---------- Provided information
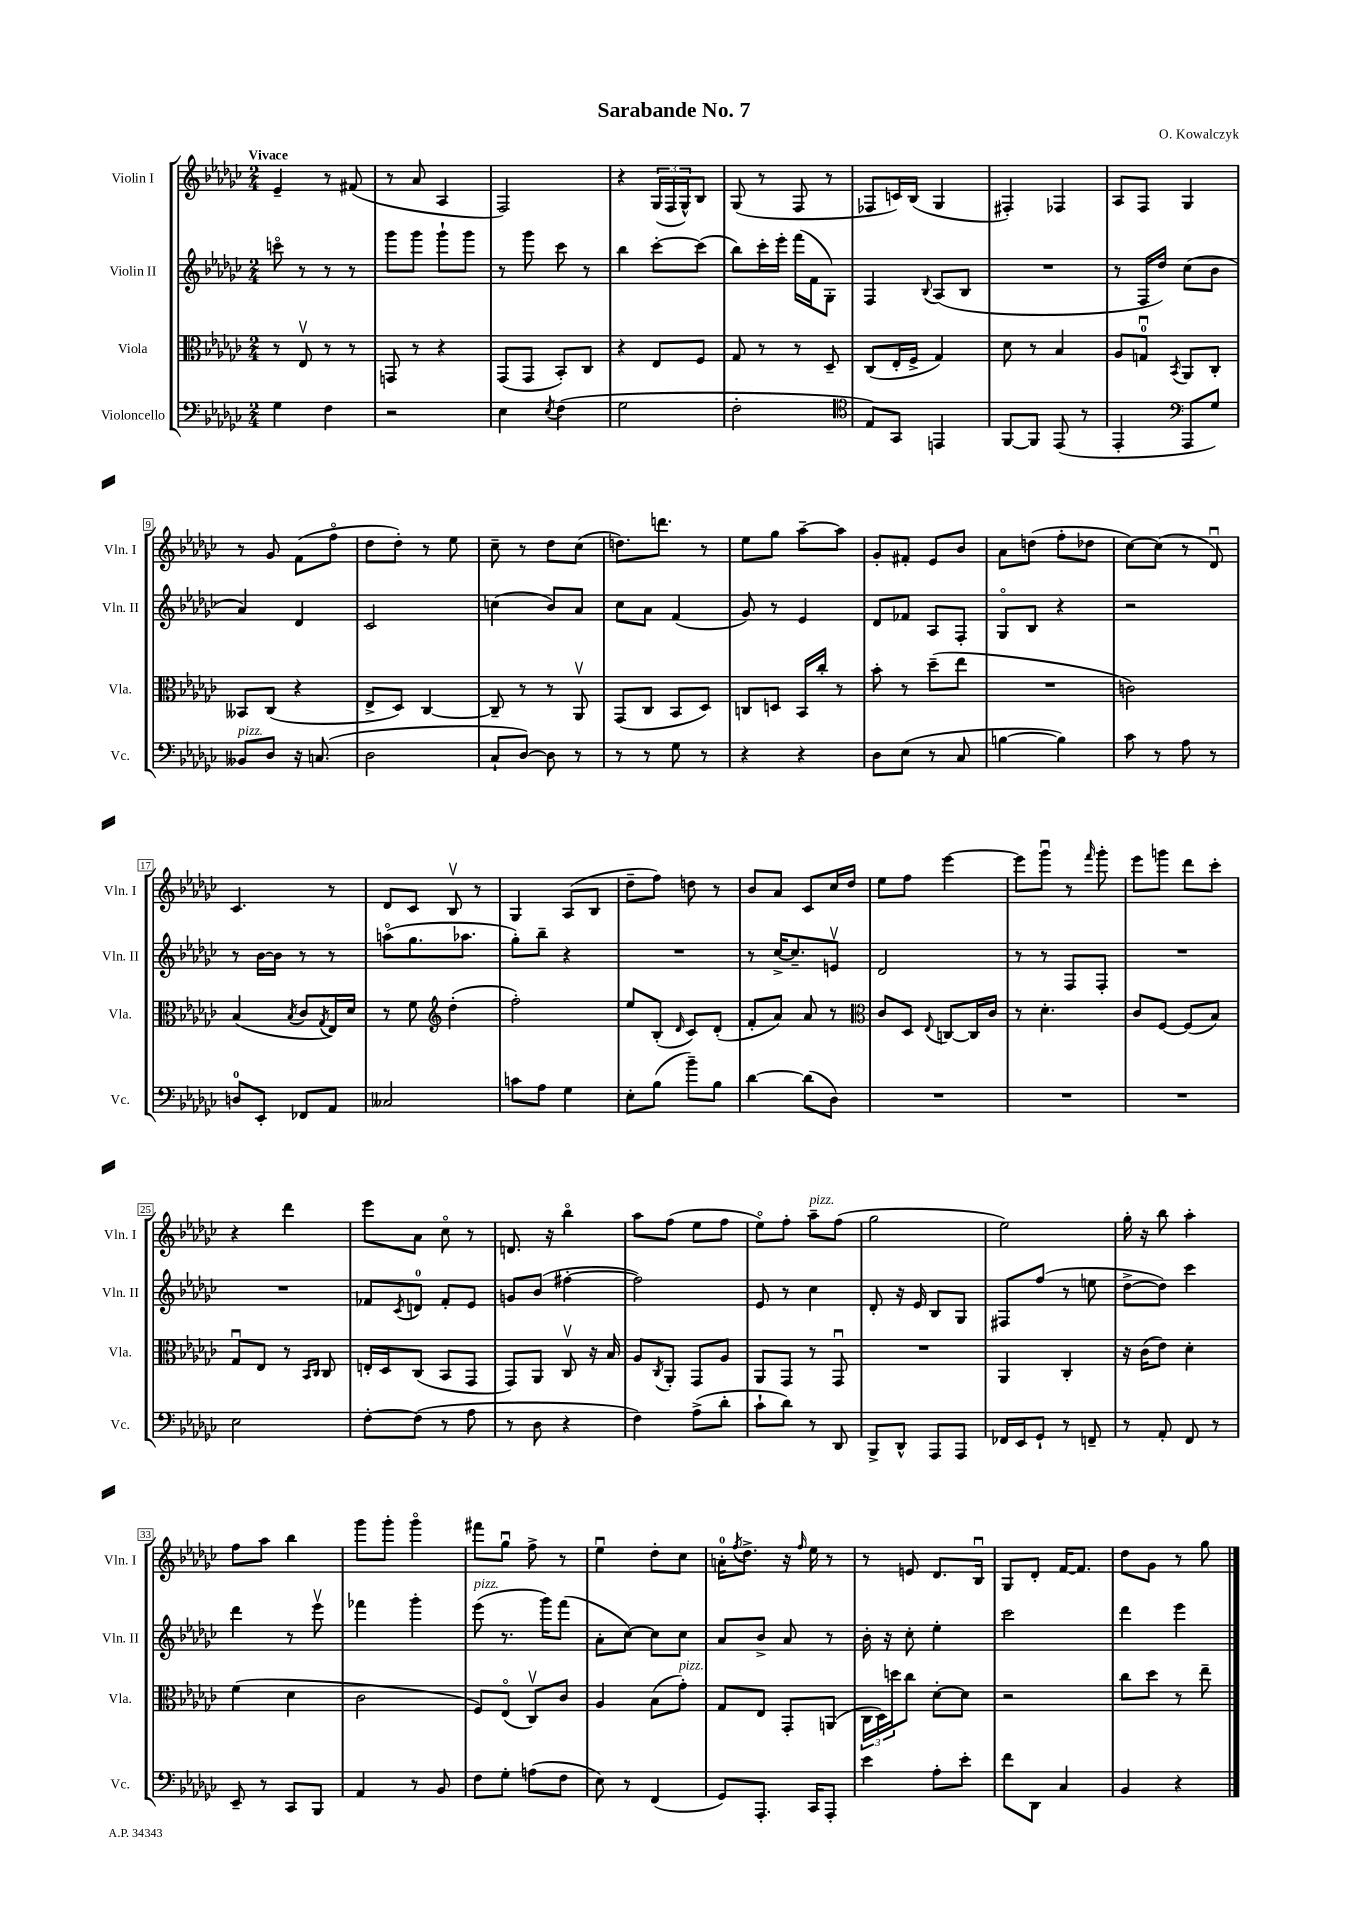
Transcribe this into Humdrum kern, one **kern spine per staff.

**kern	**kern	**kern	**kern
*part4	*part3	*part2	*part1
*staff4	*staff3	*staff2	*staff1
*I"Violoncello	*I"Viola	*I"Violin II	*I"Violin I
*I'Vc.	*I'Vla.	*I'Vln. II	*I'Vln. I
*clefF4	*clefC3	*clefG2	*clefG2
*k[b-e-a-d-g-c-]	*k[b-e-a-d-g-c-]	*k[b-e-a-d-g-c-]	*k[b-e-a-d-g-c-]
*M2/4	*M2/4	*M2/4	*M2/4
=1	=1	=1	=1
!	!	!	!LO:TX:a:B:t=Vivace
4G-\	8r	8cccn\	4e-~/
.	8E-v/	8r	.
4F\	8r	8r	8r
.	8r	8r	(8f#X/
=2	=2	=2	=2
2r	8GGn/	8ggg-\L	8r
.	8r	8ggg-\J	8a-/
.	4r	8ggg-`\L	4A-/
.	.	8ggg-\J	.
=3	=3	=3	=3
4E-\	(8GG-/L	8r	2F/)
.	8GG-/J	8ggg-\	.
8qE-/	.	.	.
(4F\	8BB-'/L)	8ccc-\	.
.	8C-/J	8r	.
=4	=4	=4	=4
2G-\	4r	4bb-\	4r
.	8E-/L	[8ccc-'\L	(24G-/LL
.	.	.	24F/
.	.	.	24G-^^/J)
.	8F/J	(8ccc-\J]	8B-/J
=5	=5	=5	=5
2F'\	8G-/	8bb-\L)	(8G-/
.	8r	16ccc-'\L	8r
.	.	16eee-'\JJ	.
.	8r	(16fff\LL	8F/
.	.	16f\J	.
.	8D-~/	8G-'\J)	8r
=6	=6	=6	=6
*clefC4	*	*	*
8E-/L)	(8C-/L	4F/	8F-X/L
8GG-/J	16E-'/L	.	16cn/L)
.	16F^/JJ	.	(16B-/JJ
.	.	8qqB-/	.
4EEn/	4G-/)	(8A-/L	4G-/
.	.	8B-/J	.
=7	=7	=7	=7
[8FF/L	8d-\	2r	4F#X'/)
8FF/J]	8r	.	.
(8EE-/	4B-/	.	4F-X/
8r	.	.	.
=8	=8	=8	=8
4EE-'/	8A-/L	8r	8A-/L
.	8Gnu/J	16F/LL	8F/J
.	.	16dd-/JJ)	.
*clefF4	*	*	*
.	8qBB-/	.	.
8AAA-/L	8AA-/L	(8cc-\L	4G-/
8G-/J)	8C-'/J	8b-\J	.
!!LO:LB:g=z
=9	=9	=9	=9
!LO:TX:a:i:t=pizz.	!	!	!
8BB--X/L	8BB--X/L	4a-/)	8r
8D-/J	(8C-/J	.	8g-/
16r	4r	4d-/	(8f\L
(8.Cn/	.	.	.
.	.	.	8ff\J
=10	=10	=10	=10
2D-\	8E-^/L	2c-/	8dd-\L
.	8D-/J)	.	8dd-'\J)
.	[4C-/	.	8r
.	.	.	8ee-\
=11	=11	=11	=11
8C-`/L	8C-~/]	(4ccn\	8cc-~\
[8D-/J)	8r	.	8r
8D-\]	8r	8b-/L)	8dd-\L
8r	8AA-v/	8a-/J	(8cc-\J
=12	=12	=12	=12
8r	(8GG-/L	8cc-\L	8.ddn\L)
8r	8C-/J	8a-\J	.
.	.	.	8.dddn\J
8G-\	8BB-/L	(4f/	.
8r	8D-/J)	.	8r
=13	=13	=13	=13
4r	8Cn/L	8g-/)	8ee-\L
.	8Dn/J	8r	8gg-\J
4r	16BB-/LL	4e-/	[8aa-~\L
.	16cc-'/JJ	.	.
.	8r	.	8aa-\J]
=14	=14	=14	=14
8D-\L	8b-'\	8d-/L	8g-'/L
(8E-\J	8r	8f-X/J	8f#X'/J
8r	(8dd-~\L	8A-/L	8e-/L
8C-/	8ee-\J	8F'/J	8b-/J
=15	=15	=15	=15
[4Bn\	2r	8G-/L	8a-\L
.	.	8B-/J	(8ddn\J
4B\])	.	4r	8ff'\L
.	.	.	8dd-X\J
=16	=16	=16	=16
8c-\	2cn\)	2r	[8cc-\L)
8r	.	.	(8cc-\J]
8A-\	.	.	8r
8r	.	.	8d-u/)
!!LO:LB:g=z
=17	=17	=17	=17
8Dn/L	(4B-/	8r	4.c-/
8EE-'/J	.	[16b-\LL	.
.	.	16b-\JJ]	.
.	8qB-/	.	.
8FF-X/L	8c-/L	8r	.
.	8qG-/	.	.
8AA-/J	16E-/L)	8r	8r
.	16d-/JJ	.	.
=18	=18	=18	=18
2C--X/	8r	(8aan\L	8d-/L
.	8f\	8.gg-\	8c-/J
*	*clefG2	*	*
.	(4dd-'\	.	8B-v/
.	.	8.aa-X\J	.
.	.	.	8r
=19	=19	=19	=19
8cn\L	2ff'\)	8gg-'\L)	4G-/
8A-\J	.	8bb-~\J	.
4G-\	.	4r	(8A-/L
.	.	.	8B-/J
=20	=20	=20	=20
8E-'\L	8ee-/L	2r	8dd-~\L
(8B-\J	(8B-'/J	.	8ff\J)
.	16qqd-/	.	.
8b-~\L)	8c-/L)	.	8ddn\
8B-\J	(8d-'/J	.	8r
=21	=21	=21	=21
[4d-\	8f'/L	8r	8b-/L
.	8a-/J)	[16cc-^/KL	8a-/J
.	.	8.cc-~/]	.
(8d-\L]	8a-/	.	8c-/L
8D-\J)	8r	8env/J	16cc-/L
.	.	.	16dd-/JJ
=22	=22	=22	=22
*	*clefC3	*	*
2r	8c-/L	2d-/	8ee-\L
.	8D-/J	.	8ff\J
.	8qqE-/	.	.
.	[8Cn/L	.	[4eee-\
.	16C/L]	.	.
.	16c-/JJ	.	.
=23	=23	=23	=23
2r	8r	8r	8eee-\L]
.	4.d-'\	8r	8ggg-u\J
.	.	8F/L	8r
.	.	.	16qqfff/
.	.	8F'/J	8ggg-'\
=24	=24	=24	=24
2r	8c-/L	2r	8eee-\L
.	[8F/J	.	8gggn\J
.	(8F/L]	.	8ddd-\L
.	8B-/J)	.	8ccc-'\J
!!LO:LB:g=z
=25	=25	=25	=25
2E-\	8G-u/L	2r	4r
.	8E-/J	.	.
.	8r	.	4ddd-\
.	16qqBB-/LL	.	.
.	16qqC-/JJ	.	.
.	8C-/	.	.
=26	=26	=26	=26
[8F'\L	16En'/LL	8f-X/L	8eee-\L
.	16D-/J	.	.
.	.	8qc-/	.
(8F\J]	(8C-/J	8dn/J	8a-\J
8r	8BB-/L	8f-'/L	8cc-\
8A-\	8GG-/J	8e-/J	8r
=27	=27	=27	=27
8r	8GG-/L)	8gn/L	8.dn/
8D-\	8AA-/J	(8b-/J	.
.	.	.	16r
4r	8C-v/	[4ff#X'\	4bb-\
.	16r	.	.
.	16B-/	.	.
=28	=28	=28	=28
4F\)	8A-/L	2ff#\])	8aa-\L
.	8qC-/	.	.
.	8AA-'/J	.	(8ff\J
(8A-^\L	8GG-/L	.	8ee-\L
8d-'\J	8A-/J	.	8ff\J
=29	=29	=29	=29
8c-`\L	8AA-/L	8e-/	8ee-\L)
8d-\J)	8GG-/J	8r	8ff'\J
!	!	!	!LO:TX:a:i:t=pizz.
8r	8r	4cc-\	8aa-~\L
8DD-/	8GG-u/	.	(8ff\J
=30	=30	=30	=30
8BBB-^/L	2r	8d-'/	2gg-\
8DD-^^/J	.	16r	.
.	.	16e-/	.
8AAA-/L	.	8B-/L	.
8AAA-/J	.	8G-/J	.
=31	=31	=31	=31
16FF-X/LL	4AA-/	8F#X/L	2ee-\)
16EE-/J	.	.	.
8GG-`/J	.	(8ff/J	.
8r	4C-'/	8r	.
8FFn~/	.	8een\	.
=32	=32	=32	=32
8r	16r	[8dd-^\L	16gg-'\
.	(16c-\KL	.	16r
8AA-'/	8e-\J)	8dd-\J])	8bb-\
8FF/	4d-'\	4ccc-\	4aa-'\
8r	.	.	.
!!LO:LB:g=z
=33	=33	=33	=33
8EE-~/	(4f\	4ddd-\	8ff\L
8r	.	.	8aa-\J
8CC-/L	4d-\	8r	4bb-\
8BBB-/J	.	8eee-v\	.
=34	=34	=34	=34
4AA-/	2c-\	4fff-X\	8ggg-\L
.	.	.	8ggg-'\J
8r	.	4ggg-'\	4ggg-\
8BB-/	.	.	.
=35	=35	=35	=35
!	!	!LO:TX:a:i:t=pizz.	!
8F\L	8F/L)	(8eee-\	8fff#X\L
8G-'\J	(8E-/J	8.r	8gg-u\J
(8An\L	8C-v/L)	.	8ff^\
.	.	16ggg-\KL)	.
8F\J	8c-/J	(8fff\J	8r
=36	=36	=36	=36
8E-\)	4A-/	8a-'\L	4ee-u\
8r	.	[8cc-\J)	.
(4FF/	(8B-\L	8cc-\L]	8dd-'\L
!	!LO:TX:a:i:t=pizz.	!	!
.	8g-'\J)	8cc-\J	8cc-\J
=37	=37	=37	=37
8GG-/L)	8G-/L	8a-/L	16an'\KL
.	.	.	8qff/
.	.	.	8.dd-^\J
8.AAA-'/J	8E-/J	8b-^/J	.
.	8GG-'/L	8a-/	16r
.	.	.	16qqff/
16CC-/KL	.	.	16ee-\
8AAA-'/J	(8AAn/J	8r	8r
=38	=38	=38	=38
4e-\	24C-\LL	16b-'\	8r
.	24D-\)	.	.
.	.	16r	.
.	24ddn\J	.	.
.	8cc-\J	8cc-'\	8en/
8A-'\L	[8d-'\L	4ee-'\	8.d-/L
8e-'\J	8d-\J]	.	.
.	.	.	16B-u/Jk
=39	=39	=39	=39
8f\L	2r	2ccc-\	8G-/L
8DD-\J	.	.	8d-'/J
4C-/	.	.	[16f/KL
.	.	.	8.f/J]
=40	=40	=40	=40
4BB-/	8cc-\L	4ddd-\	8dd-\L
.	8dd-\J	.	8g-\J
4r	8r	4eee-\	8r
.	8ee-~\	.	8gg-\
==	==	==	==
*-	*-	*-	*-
--------------------
Your task:
Locate each line in the records that contains the string "kern" and copy those lines.

Written solution:
Transcribe this into Humdrum kern, one **kern spine per staff.
**kern	**kern	**kern	**kern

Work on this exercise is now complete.